- [TASK TO CARRY OUT] Pictures aside, reproduce exactly and only the lines below, starting at the one containing "R9: 3.3k (IC2/PD7, VDD)" and ending at the last line.

== DATA FOR PROCESSING ==

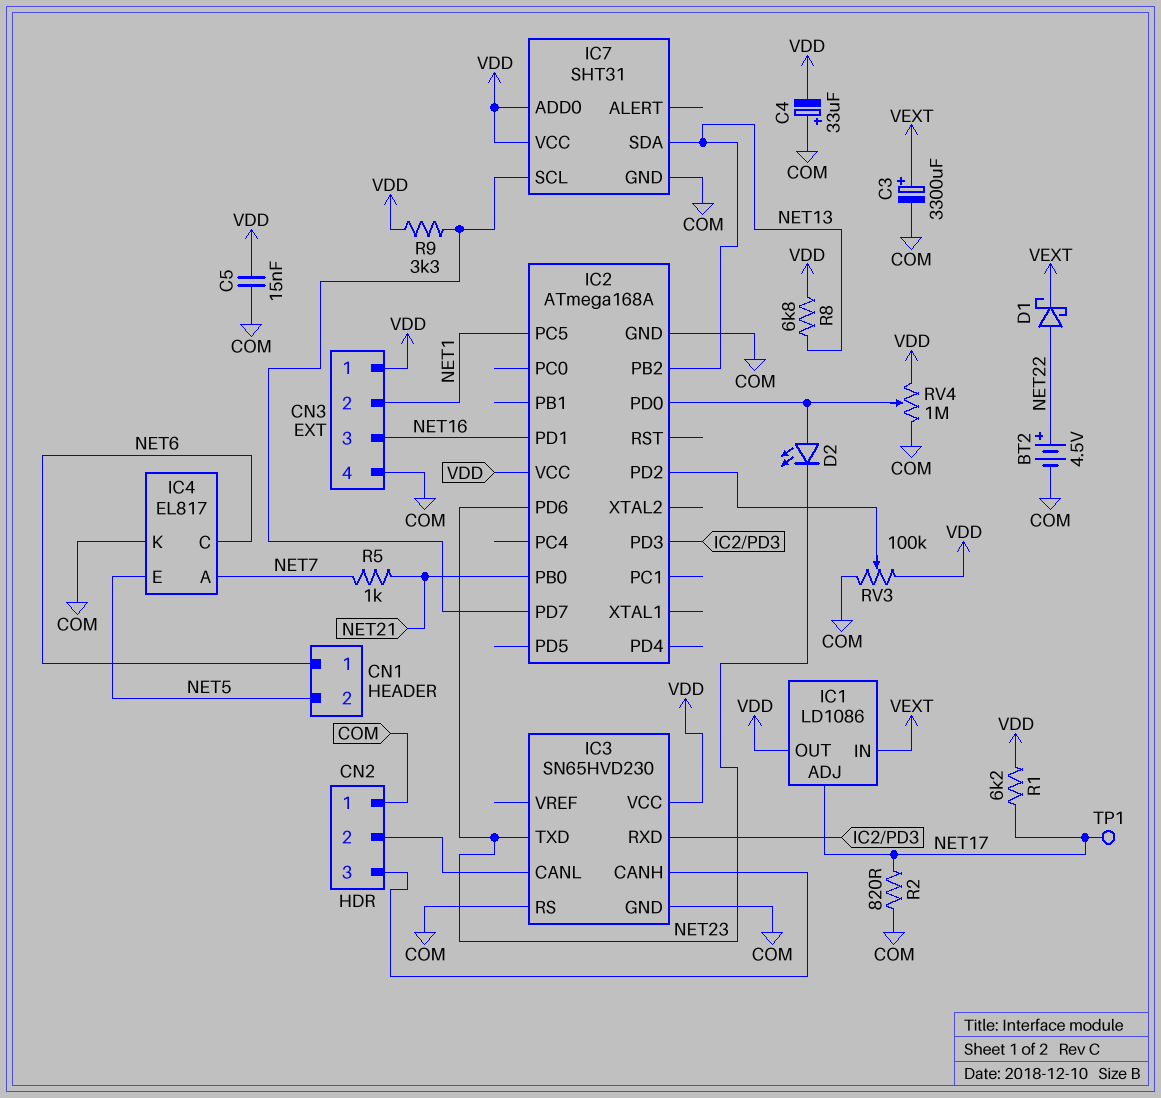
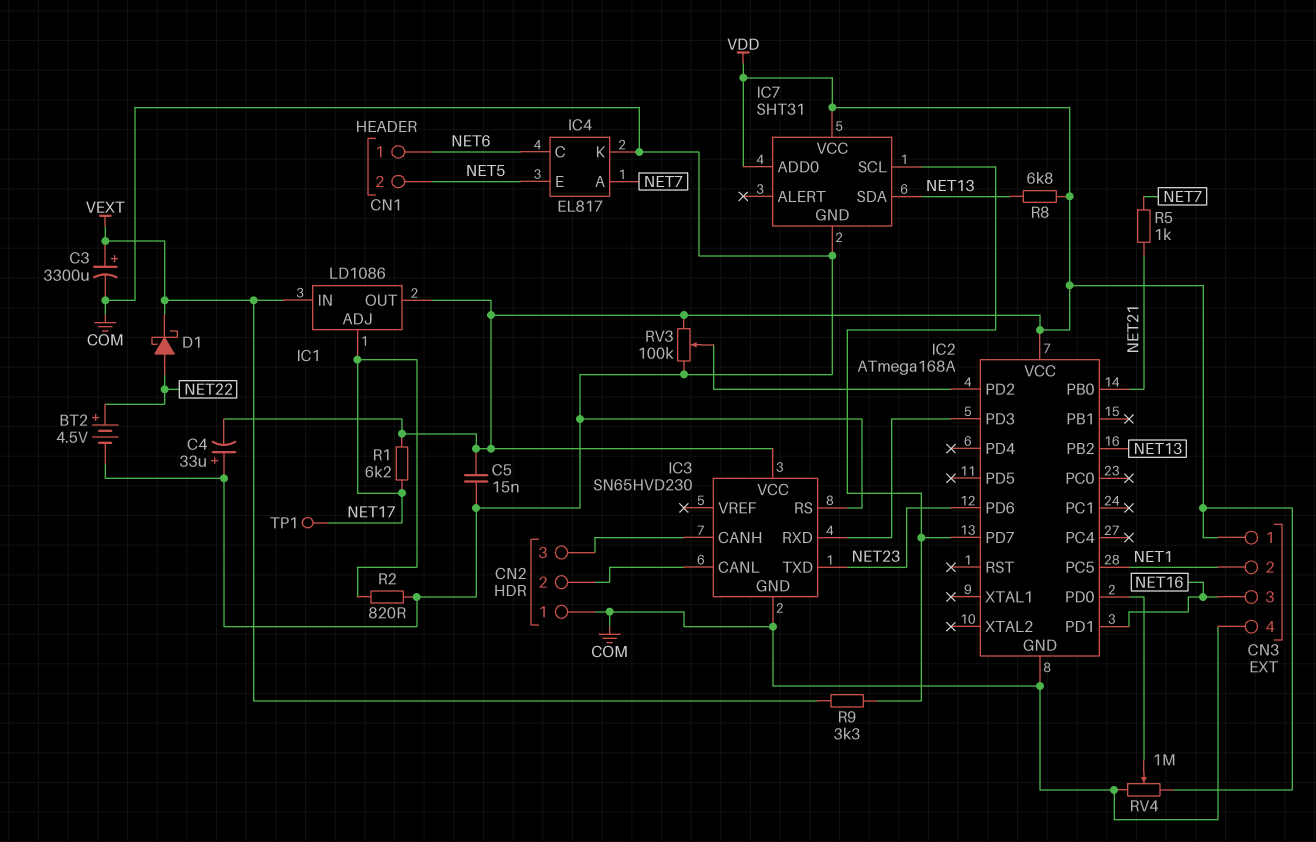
D2: LED (A IC2/PD0, K NET23) -> none
R9: 3.3k (IC2/PD7, VDD) -> 3.3k (IC2/PD7, VEXT)

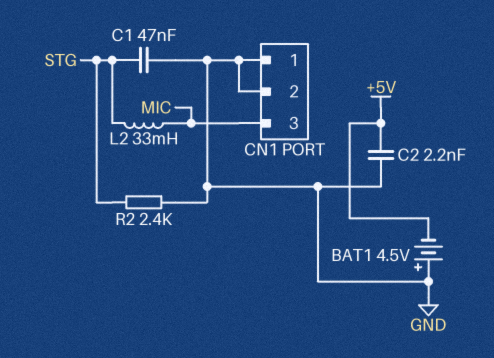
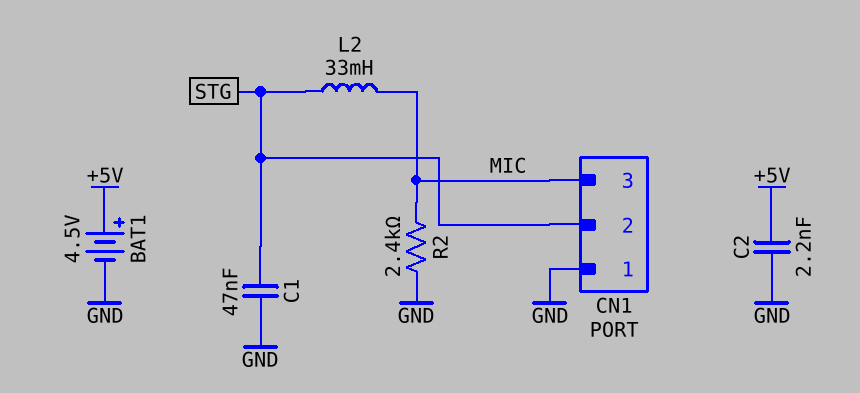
BAT1: 4.5V (plus GND, minus +5V) -> 4.5V (plus +5V, minus GND)
CN1 pin 2: GND -> STG
R2: 2.4k (GND, STG) -> 2.4k (GND, MIC)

===

- [ANSWER SECTION]
R9: 3.3k (IC2/PD7, VDD) -> 3.3k (IC2/PD7, VEXT)

BAT1: 4.5V (plus GND, minus +5V) -> 4.5V (plus +5V, minus GND)
CN1 pin 2: GND -> STG
R2: 2.4k (GND, STG) -> 2.4k (GND, MIC)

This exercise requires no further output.